__Exercise instructions__: For the records below, print the lines from the line with "white toothbrush [793,301,893,410]" through the line with "yellow heart [259,133,347,202] -> none" exactly as written; include both end lines and exclude the rest.

*-*-*

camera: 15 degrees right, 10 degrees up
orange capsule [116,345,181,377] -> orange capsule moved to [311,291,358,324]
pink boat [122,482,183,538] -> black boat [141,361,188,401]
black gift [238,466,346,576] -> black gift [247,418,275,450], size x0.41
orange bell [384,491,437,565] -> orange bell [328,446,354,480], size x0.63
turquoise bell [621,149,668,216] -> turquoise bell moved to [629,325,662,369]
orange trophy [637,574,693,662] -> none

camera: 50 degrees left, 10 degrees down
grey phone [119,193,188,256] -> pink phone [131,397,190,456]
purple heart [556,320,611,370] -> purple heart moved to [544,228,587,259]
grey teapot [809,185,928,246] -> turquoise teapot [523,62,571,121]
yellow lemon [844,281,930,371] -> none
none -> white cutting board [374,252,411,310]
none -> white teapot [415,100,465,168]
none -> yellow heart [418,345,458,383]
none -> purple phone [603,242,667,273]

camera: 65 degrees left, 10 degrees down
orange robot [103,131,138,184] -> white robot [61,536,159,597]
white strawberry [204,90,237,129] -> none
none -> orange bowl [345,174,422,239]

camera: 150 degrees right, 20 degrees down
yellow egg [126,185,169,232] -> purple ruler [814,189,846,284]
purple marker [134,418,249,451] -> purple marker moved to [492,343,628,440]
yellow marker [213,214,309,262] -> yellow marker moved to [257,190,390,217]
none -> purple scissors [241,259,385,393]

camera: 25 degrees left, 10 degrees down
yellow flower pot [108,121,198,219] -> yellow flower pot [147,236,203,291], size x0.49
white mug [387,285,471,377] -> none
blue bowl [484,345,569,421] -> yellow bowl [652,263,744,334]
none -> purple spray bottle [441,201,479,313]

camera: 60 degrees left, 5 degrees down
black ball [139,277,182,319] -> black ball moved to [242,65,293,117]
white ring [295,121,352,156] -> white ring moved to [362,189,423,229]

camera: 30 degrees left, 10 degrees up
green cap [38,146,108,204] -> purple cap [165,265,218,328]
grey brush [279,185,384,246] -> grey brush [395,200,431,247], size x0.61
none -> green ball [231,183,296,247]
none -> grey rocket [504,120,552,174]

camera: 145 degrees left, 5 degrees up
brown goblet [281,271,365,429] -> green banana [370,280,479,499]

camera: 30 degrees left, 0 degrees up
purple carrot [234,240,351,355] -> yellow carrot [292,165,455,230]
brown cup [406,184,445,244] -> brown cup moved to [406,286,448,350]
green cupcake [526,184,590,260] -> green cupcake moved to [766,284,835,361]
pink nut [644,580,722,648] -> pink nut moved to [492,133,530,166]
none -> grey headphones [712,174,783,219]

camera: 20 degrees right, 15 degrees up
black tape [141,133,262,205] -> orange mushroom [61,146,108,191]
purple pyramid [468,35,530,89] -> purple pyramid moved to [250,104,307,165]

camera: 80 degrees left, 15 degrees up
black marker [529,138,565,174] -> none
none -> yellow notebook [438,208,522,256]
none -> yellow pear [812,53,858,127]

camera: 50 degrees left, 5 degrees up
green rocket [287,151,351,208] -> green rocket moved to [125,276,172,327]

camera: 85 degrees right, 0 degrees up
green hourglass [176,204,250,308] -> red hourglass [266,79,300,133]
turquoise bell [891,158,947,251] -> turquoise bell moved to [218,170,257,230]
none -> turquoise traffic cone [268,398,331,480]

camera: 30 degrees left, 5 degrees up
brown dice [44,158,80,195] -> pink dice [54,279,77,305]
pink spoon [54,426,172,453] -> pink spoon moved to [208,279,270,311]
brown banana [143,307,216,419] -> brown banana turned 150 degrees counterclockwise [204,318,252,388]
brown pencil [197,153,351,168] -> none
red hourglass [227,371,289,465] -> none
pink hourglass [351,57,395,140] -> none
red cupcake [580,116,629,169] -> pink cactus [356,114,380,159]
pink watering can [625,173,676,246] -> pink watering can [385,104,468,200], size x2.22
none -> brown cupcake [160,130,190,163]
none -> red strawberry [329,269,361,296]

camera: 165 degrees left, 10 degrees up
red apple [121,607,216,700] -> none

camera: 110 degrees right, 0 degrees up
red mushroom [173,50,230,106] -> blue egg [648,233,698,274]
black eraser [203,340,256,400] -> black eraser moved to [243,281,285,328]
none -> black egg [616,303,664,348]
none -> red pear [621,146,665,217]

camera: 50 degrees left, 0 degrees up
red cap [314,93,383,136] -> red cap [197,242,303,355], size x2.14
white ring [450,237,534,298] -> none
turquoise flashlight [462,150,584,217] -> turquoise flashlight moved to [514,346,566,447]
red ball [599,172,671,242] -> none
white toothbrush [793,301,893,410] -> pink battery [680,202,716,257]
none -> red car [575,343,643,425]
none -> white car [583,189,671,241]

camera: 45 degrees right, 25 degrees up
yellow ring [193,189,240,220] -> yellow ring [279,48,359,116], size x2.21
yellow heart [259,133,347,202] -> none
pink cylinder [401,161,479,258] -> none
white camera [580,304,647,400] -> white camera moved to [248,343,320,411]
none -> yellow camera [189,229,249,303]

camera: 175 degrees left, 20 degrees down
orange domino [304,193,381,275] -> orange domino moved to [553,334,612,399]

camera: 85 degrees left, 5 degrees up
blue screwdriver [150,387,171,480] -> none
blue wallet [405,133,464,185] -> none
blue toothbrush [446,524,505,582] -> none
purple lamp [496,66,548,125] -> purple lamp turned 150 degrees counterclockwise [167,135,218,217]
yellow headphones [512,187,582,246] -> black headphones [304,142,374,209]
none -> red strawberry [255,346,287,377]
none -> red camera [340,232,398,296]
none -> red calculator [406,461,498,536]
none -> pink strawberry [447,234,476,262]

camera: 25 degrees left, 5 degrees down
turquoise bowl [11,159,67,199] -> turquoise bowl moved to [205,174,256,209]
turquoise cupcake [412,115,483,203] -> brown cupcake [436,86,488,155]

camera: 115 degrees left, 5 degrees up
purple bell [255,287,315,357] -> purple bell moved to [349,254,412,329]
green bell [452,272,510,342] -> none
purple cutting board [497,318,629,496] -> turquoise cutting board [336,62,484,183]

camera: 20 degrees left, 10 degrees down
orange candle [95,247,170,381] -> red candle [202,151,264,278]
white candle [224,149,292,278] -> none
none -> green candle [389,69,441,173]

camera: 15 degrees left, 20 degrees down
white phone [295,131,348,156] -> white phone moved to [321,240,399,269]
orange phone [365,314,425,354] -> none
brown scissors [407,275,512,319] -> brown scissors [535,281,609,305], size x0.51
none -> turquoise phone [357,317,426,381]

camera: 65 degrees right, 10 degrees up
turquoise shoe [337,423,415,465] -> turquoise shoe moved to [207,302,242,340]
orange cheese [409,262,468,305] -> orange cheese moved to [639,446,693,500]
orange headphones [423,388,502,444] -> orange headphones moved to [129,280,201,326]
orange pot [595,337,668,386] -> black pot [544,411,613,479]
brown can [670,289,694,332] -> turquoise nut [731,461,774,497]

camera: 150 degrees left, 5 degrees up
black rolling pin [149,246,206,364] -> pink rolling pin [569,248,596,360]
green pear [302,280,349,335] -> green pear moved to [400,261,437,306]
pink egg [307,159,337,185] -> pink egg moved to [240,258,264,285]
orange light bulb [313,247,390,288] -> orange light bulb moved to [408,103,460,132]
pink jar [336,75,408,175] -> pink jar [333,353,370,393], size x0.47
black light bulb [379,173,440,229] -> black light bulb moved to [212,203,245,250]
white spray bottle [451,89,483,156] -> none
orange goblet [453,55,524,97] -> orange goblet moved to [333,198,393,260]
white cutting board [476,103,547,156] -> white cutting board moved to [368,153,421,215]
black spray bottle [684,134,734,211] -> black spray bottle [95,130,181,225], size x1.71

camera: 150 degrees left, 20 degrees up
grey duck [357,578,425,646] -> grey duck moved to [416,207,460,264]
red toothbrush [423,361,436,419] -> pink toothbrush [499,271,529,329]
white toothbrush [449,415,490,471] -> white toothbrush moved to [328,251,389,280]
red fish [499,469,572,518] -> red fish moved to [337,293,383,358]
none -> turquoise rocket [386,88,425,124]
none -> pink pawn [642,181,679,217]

*-*-*

__Your response__:
white toothbrush [793,301,893,410] -> pink battery [680,202,716,257]
none -> red car [575,343,643,425]
none -> white car [583,189,671,241]

camera: 45 degrees right, 25 degrees up
yellow ring [193,189,240,220] -> yellow ring [279,48,359,116], size x2.21
yellow heart [259,133,347,202] -> none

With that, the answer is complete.